▶ **What this task involves**
Please retype only the lines below that run from the one containing "577, 142> x2.43" through the last line, both included, without altering a word.

◆ ◆ ◆

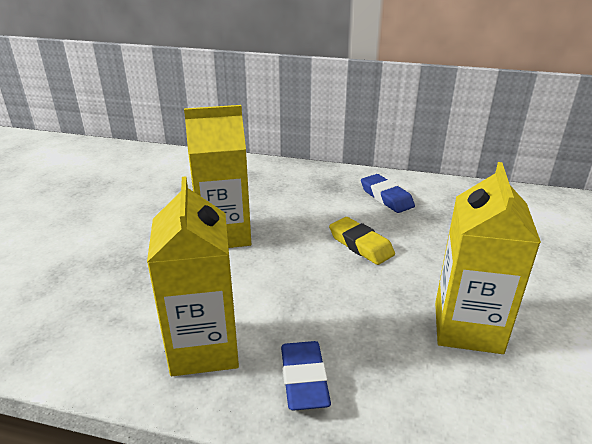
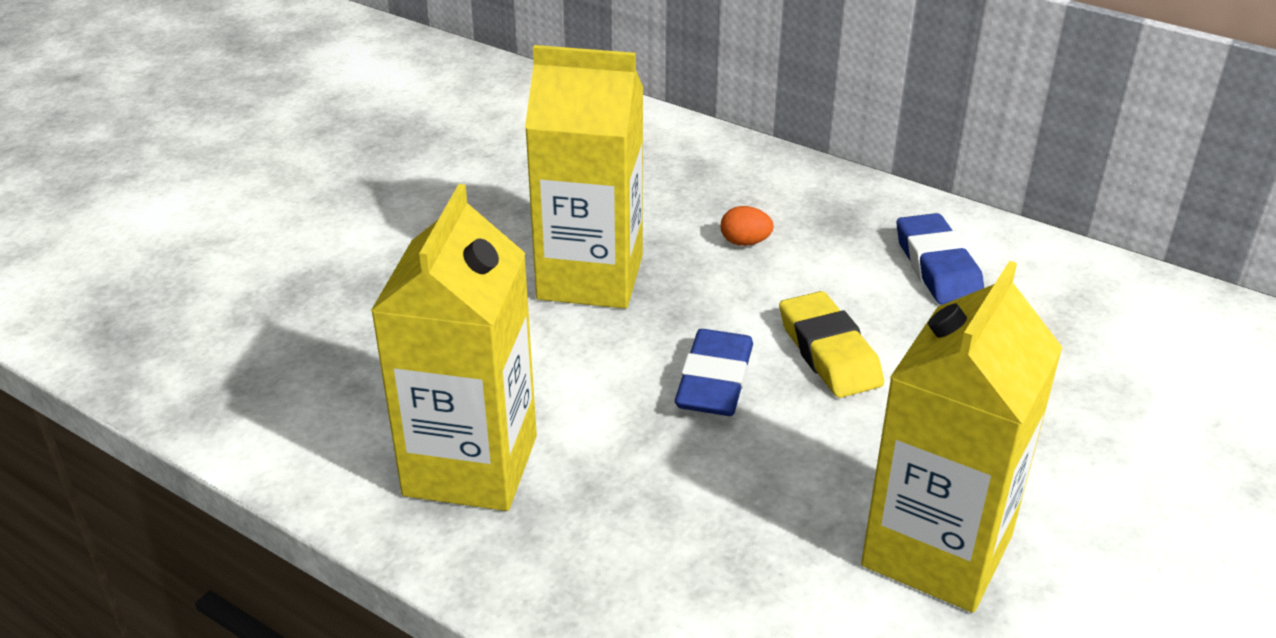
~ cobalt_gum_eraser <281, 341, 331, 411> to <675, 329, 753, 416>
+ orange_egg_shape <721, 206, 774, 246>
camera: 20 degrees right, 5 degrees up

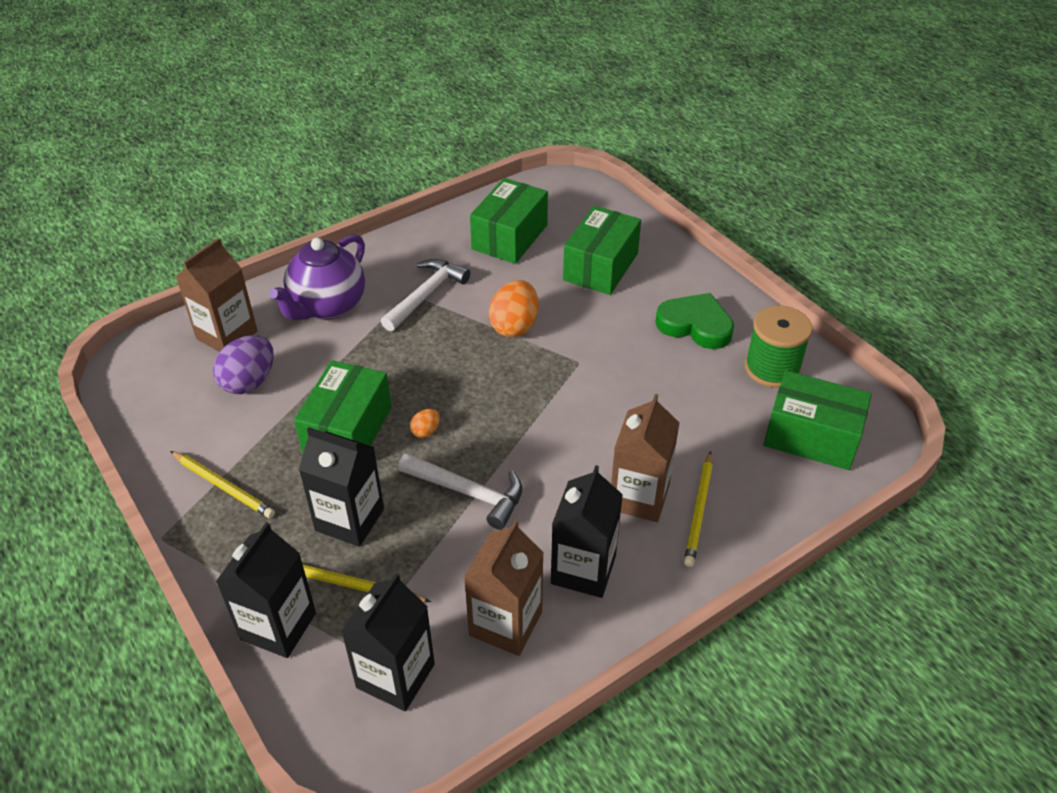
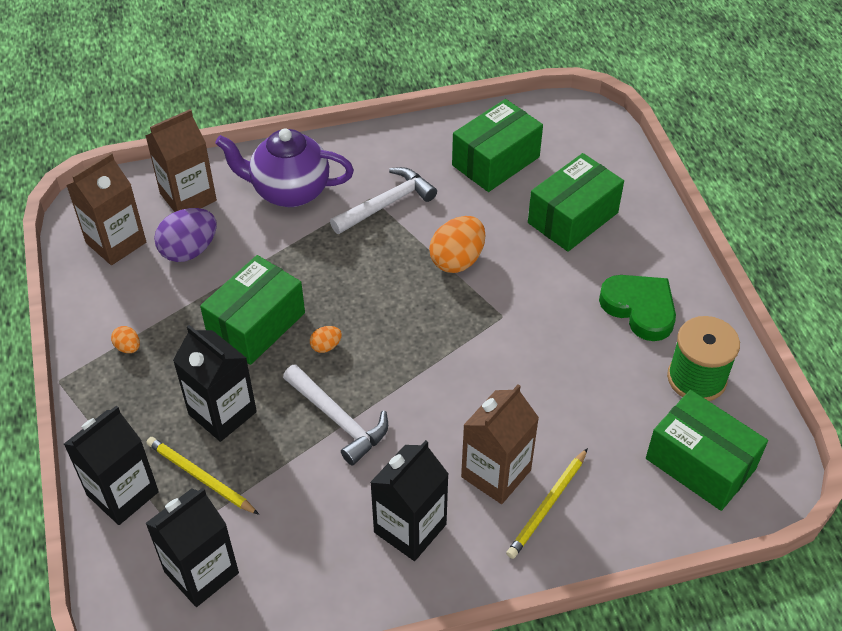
~ royal_purple_teapot <269, 234, 365, 320> = <215, 128, 354, 207> 45 degrees clockwise
~ bright_yellow_wooden_pencil <170, 451, 275, 518> to orange_egg_shape <111, 326, 140, 353>
~ brown_carton <464, 520, 544, 656> to <66, 153, 146, 265>
camera: 20 degrees right, 5 degrees up

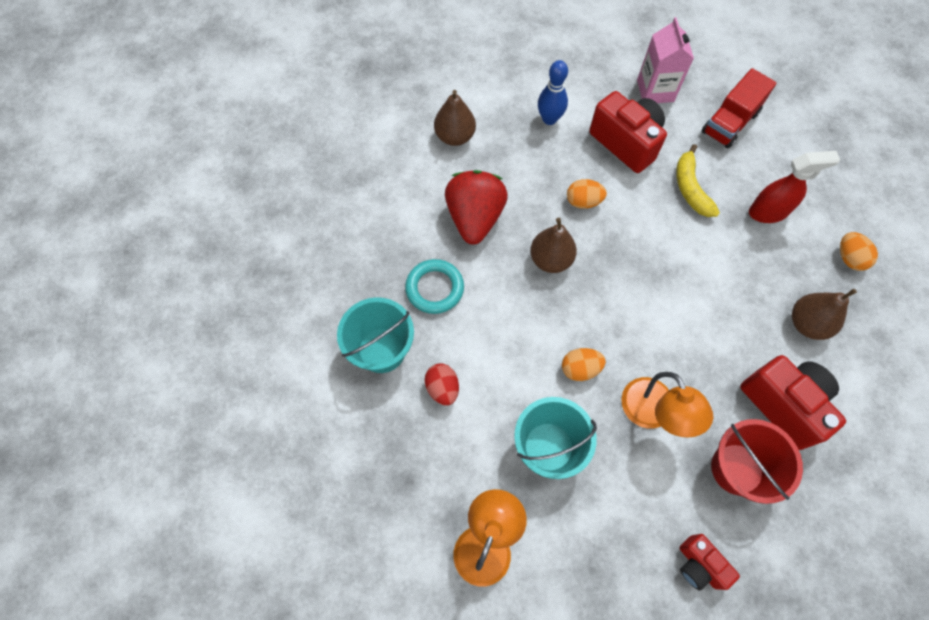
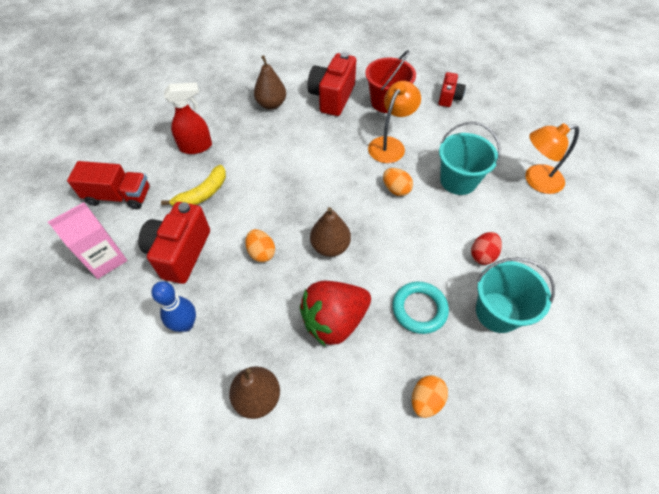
~ scarlet_spray_cleaner <749, 151, 840, 223> = <164, 82, 212, 154> 120 degrees clockwise
~ orange_egg_shape <840, 232, 878, 271> to <412, 375, 448, 418>
camera: 125 degrees left, 10 degrees down

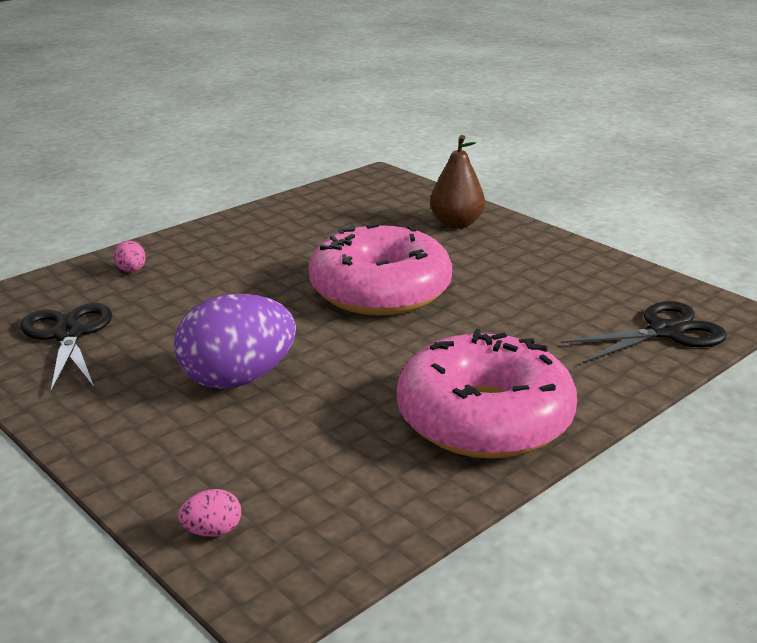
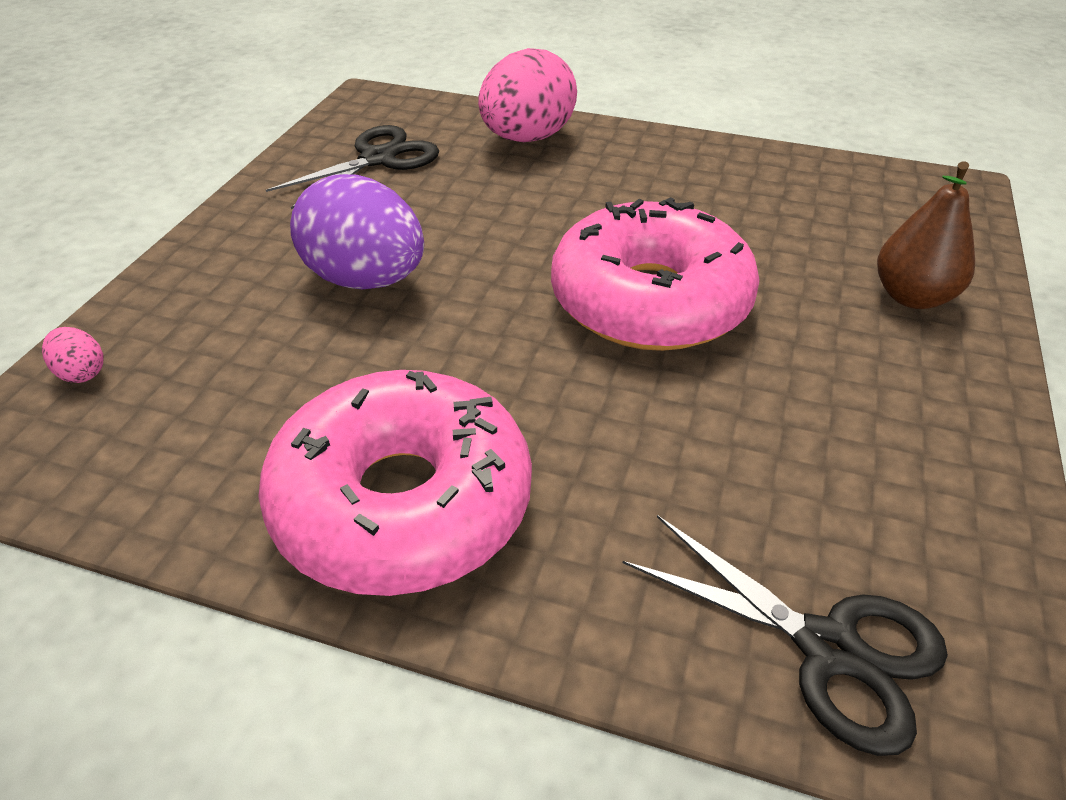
~ rosy_egg_shape <114, 241, 146, 272> = <478, 48, 577, 142> x2.43
camera: 60 degrees right, 15 degrees up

◆ ◆ ◆

▶ **Task result**
~ rosy_egg_shape <114, 241, 146, 272> = <478, 48, 577, 142> x2.43
camera: 60 degrees right, 15 degrees up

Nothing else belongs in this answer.